■ GIVEN INFORMATION:
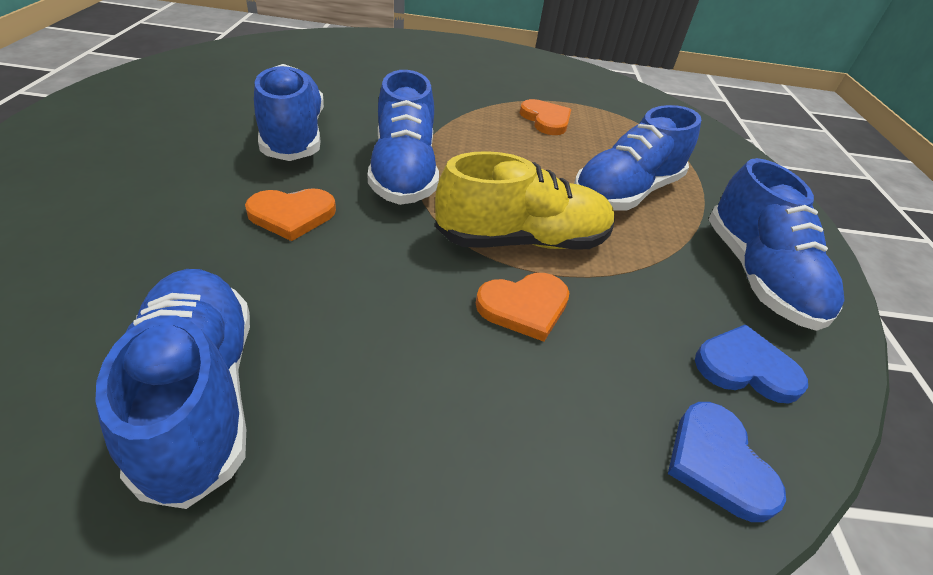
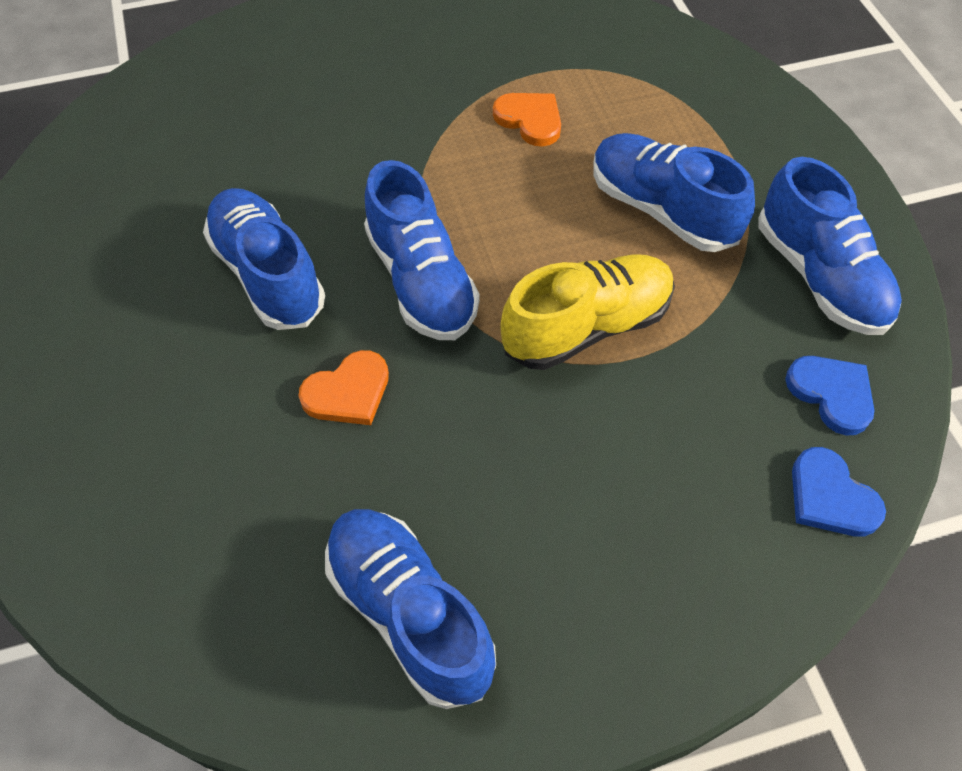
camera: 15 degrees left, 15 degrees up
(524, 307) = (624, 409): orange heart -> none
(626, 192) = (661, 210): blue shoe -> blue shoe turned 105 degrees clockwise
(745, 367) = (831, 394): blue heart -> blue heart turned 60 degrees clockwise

* * *

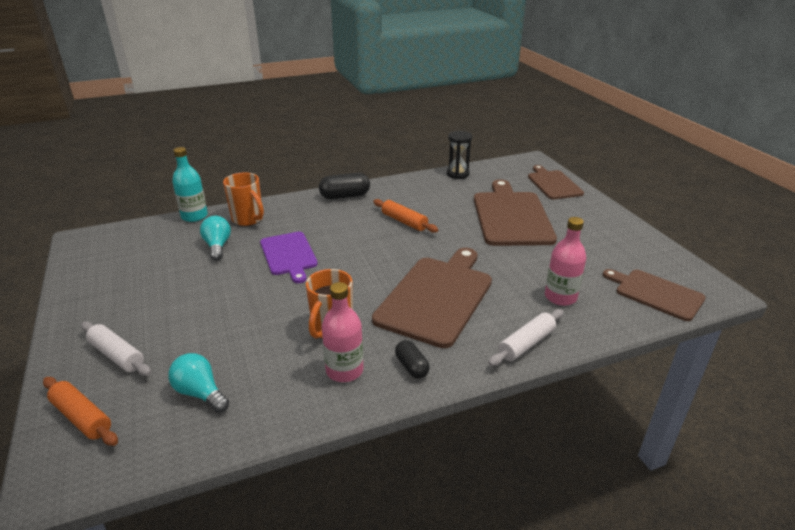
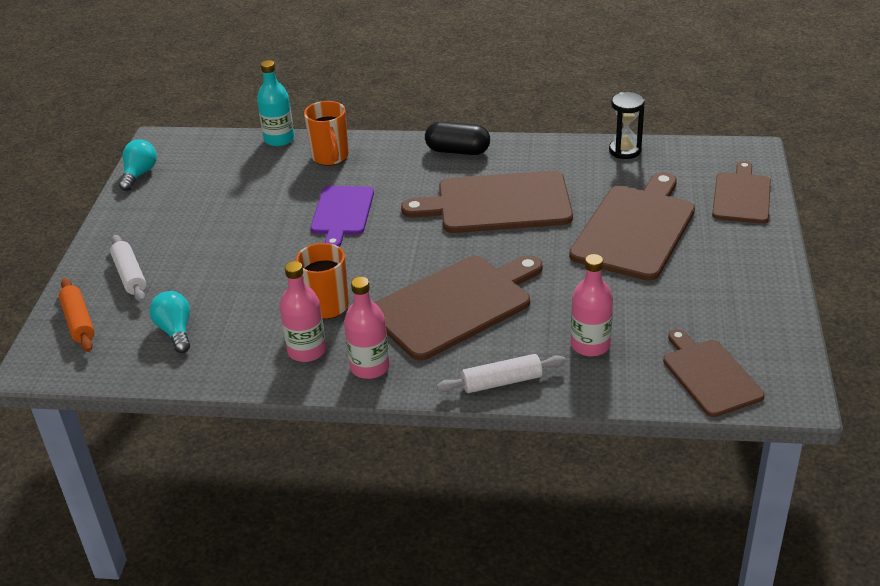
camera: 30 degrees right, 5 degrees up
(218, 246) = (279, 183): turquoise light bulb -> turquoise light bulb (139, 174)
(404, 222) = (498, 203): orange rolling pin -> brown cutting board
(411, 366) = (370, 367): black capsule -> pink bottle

■ THE PROBLEM:
Your answer should be the lines of the material above that include "blue".

■ SOLVED EXERCISE:
(626, 192) = (661, 210): blue shoe -> blue shoe turned 105 degrees clockwise
(745, 367) = (831, 394): blue heart -> blue heart turned 60 degrees clockwise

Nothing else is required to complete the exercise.